=== Section Start ===

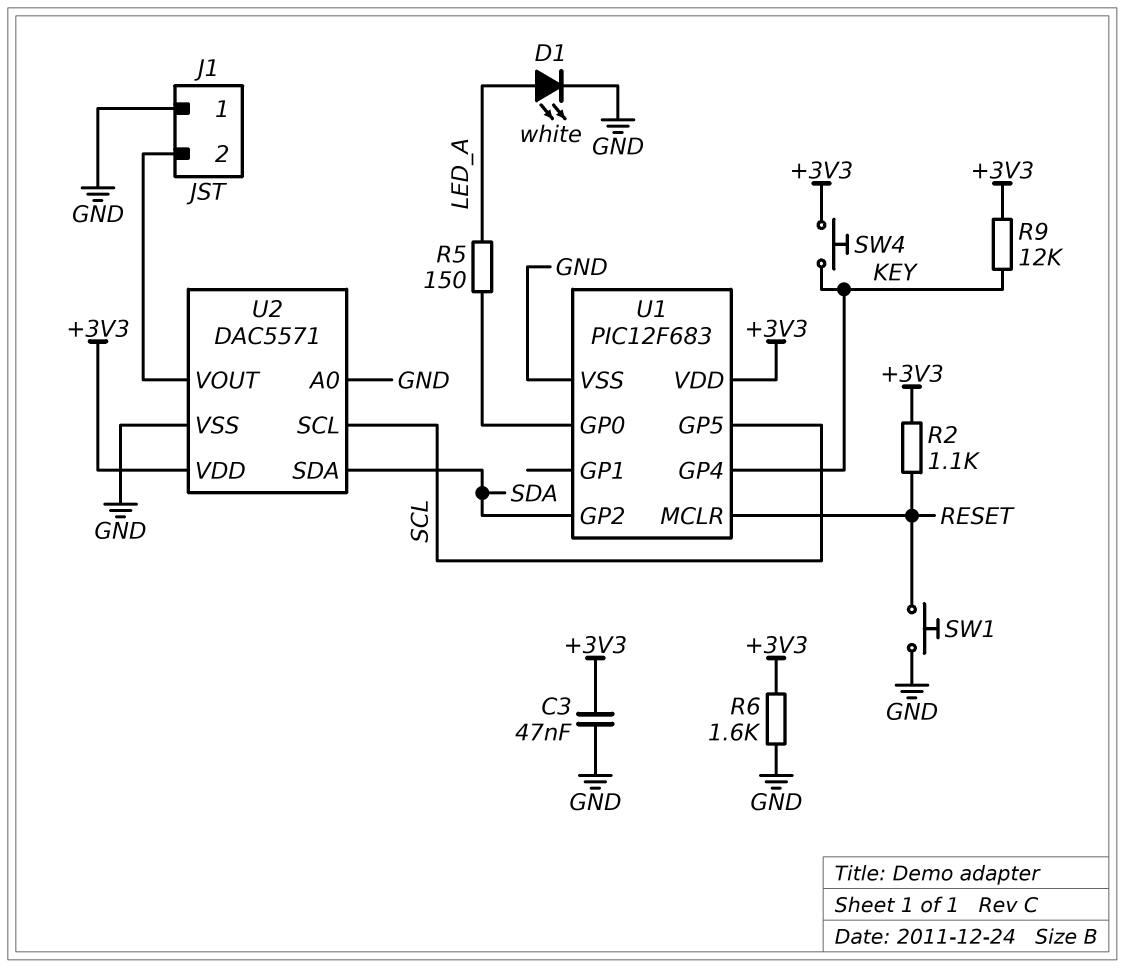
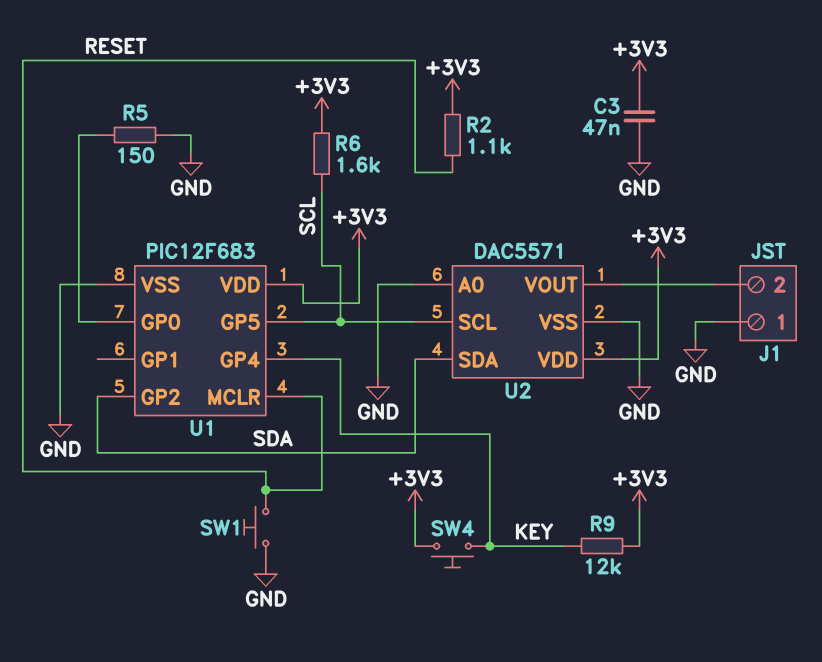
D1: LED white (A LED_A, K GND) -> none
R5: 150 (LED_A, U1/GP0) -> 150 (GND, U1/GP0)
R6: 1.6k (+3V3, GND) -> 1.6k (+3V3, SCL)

=== Section End ===
=== Section Start ===

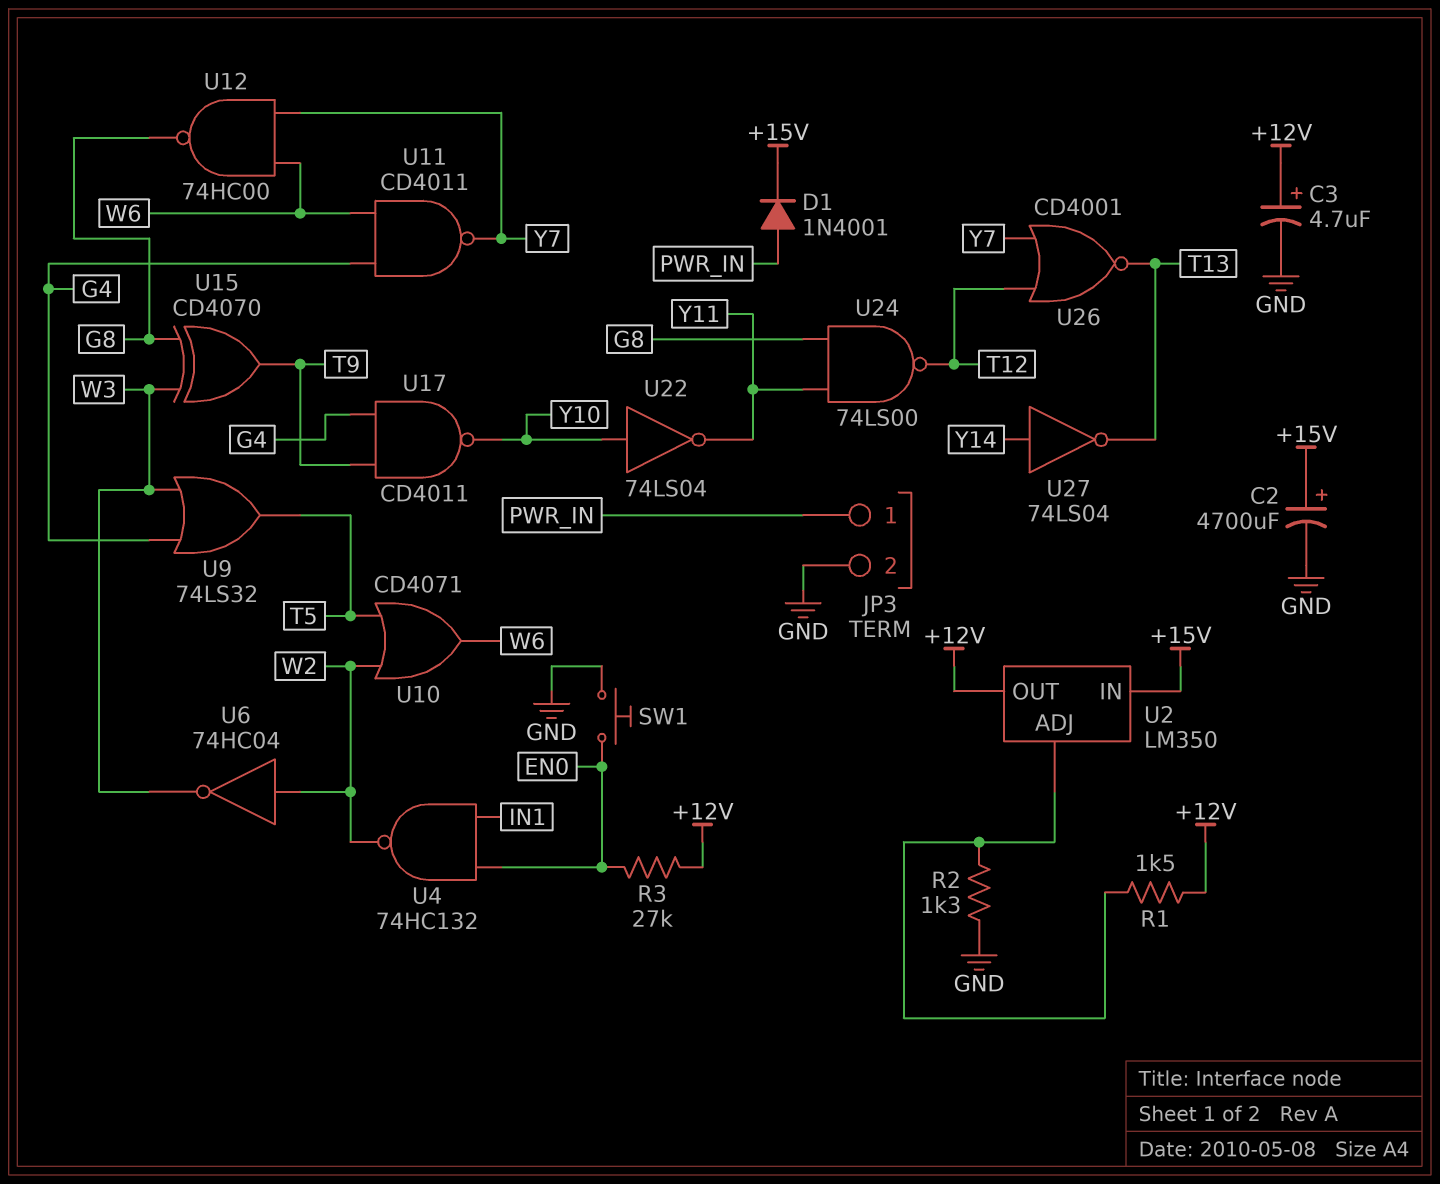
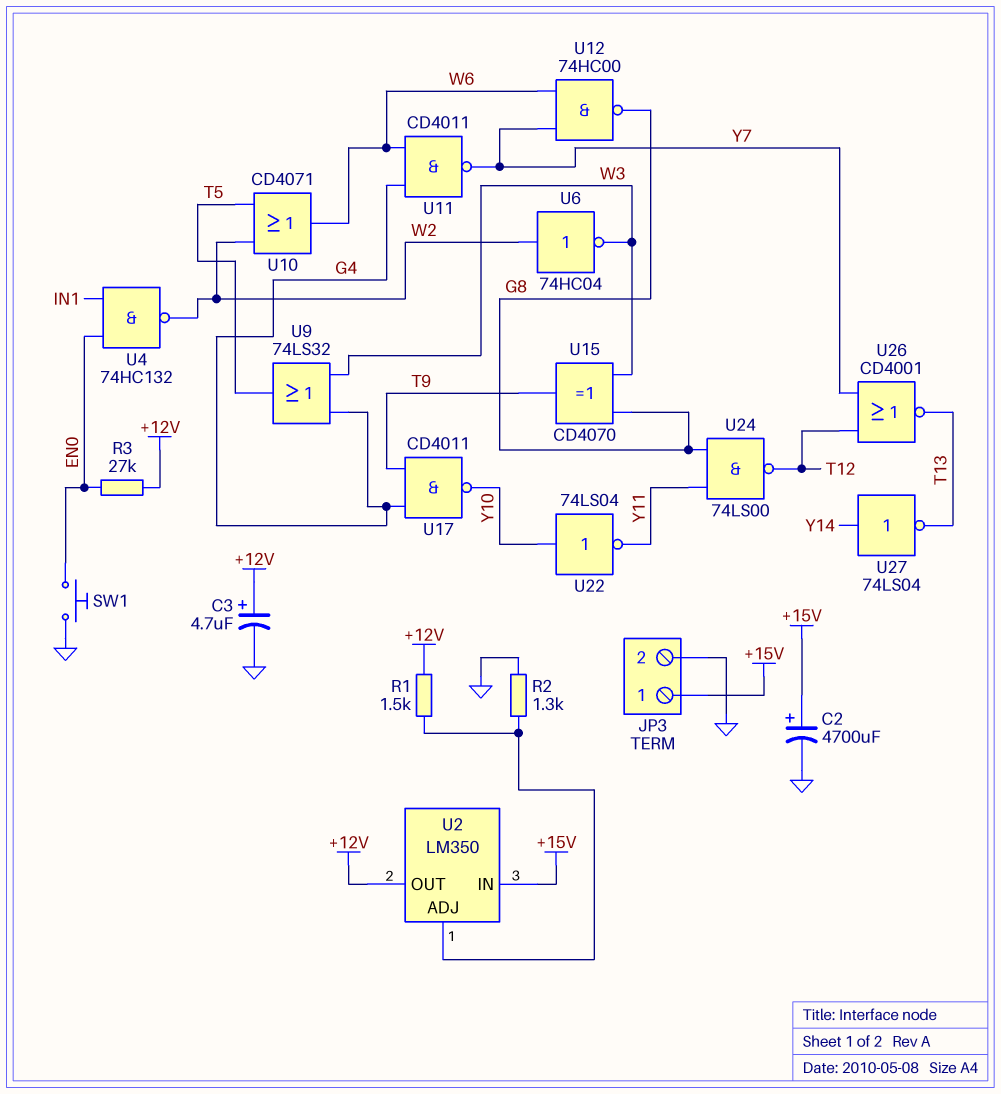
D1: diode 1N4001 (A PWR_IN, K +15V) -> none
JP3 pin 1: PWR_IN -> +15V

=== Section End ===

§ **Task instructions**
The expected output is exactly the lines of the listing above between the line holding "D1: LED white (A LED_A, K GND) -> none" and the line holding "R6: 1.6k (+3V3, GND) -> 1.6k (+3V3, SCL)", inclusive.

§ **Solved problem**
D1: LED white (A LED_A, K GND) -> none
R5: 150 (LED_A, U1/GP0) -> 150 (GND, U1/GP0)
R6: 1.6k (+3V3, GND) -> 1.6k (+3V3, SCL)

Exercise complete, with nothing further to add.